▸ Request: Write only the number of lines below in which "camera" occurs.

▸ Data for processing:
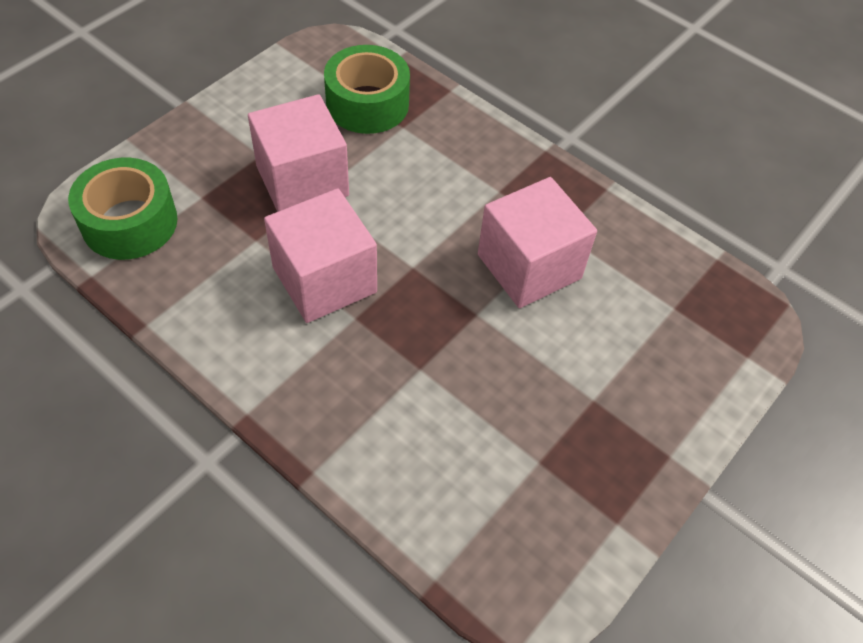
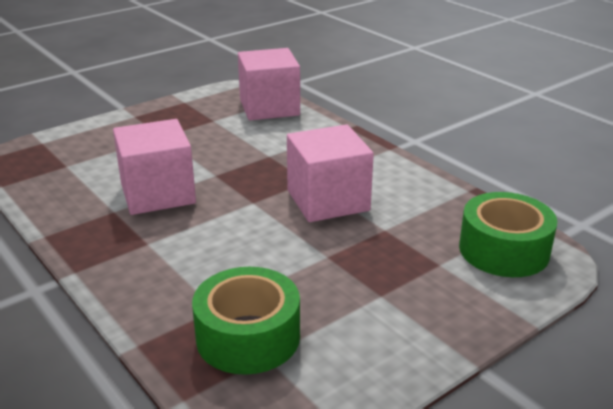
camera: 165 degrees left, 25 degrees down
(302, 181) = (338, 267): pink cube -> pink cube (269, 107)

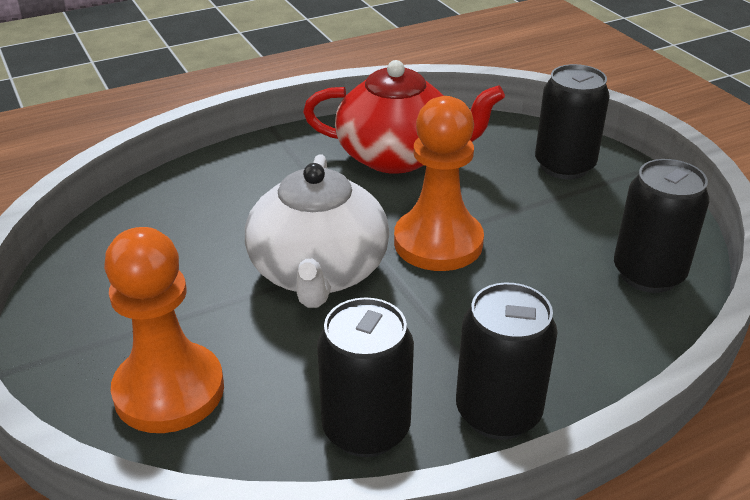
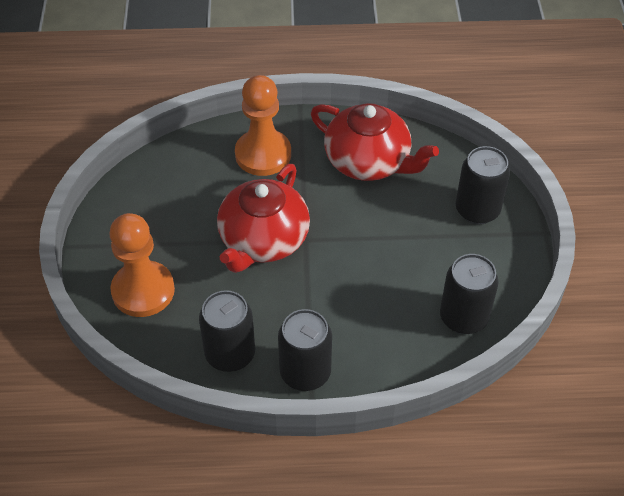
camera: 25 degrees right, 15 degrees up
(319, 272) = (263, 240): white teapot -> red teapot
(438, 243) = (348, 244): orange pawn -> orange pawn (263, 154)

▸ Answer space: 2